[[ DATA UNDER STUDY open ]]
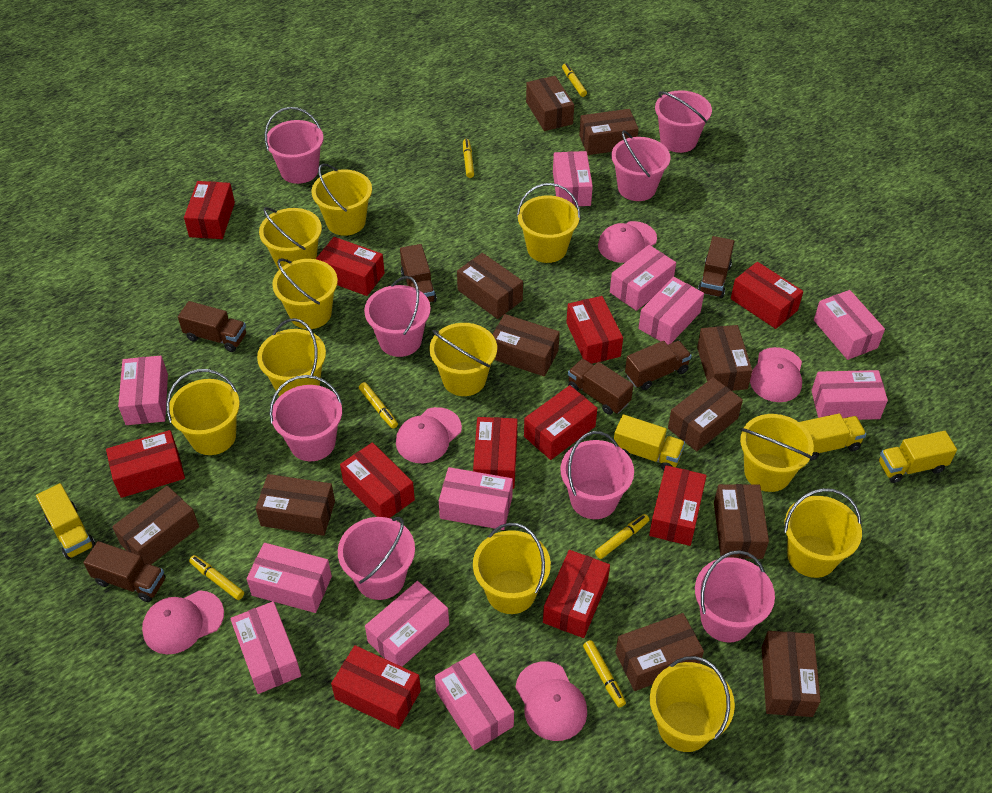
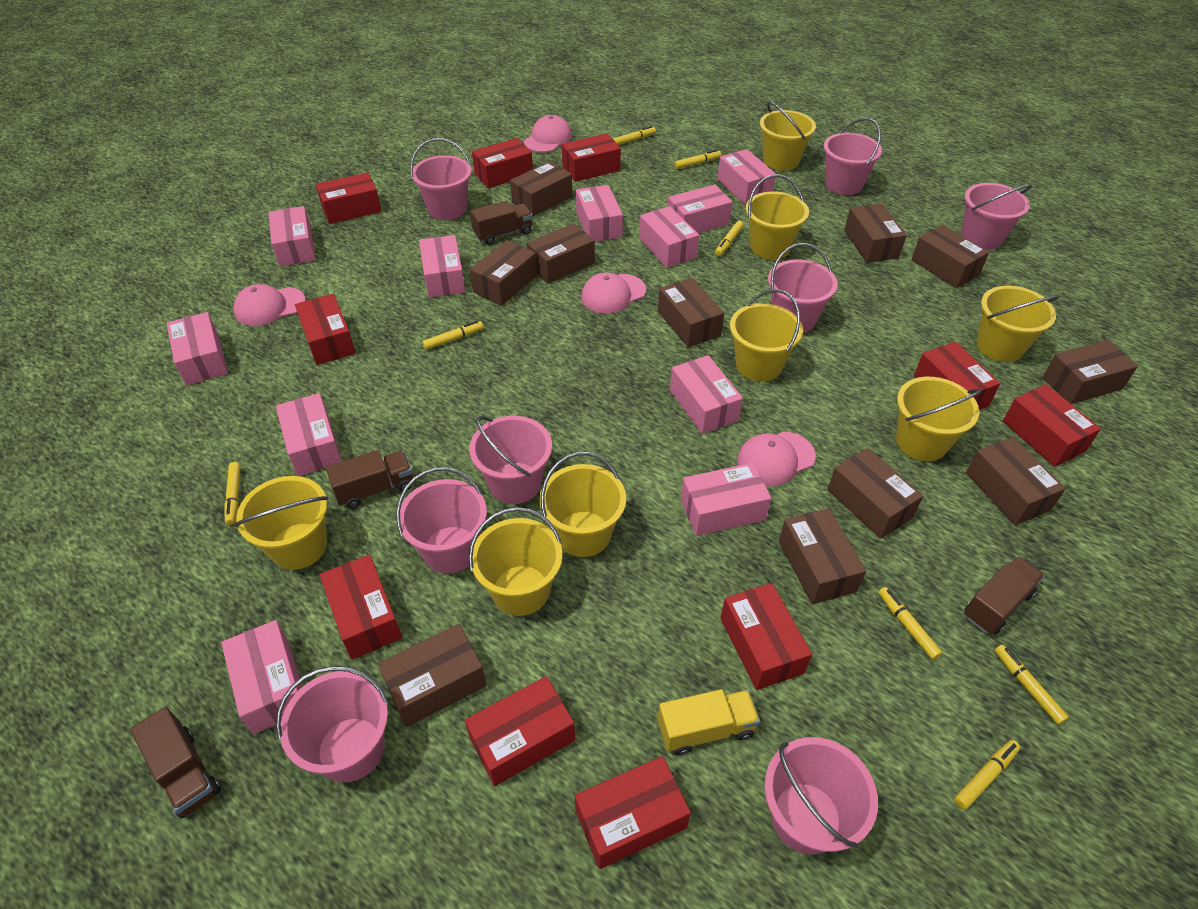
brown truck: 6 -> 4
pink cap: 5 -> 4
red box: 11 -> 10
yellow bucket: 11 -> 8
yellow marker: 6 -> 8
yellow truck: 4 -> 1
[[ DATA UNDER STUDY closed ]]
- WHAT THE TASK REQUIRES -
Copy all of the material word for word, and include none of its pictures.

- RESULT OF THE TASK -
brown truck: 6 -> 4
pink cap: 5 -> 4
red box: 11 -> 10
yellow bucket: 11 -> 8
yellow marker: 6 -> 8
yellow truck: 4 -> 1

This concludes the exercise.